_Records for this task_.
++++++++++++++++++++

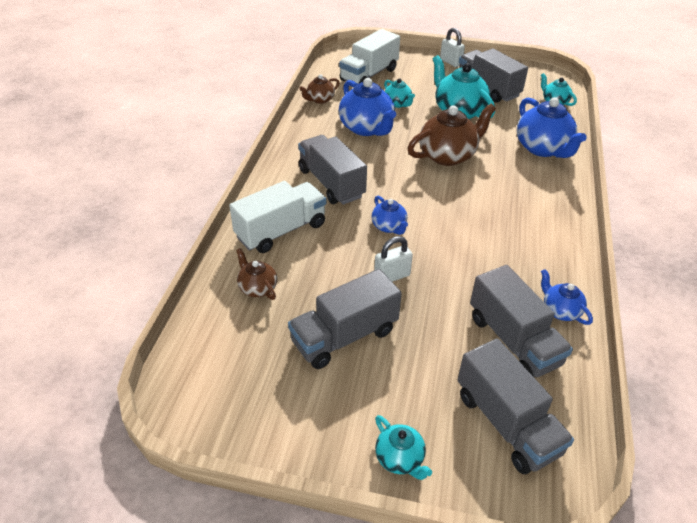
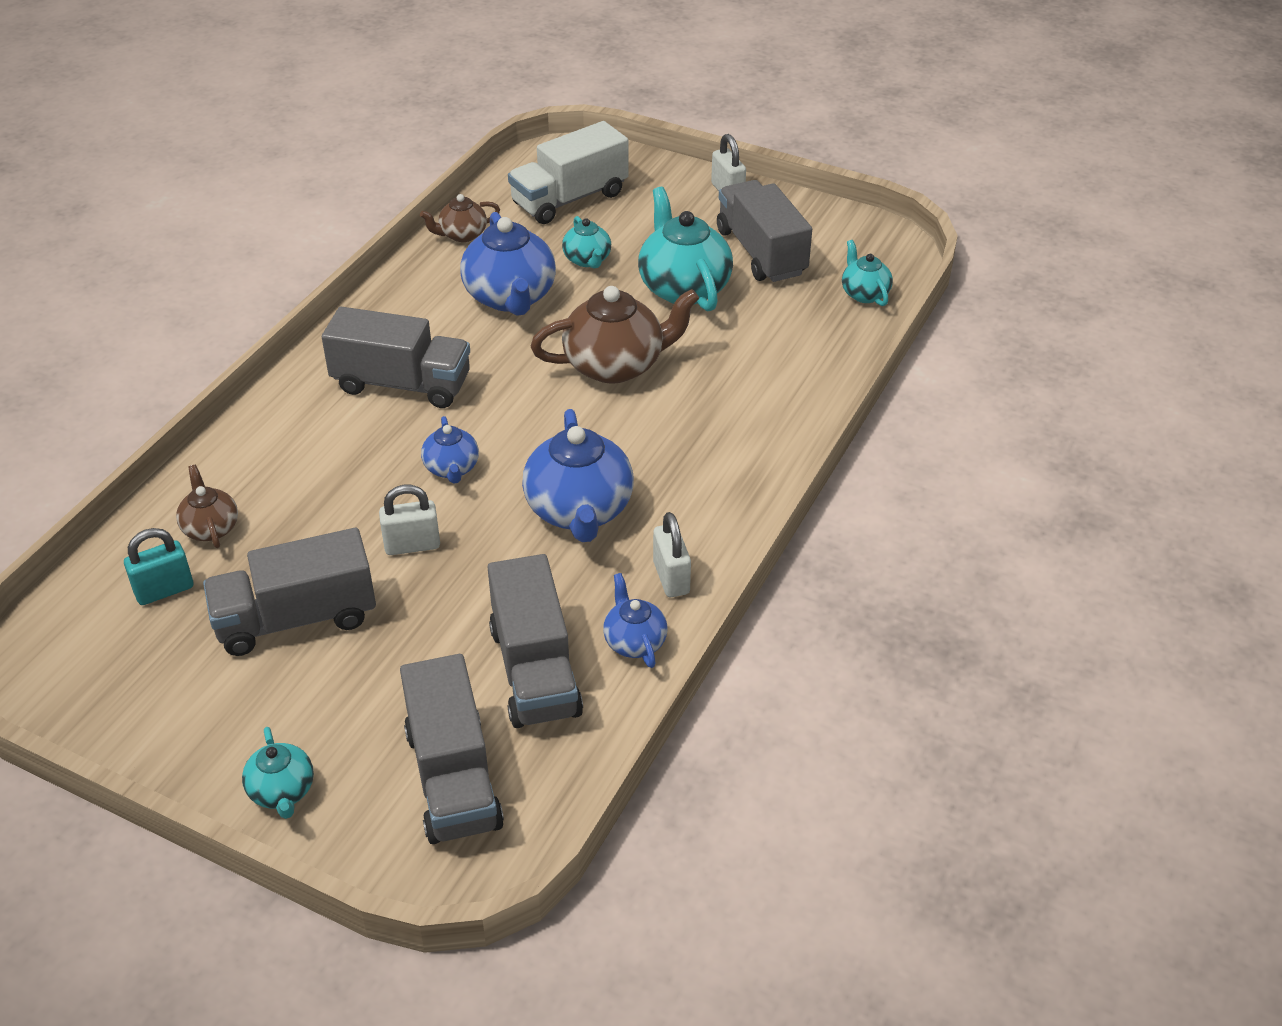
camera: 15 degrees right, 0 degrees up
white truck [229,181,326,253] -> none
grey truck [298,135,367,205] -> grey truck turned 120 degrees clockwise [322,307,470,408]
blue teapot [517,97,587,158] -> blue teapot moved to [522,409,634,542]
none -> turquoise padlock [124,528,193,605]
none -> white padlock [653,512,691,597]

++++++++++++++++++++

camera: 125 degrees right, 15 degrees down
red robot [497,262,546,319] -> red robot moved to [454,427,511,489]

++++++++++++++++++++

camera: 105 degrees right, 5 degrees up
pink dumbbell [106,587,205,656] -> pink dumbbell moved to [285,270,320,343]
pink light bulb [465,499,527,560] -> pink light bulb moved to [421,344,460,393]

++++++++++++++++++++

_Exercise instructions_. Scan the listing for "truck" and copy out each line that has it.

_Response area_.
white truck [229,181,326,253] -> none
grey truck [298,135,367,205] -> grey truck turned 120 degrees clockwise [322,307,470,408]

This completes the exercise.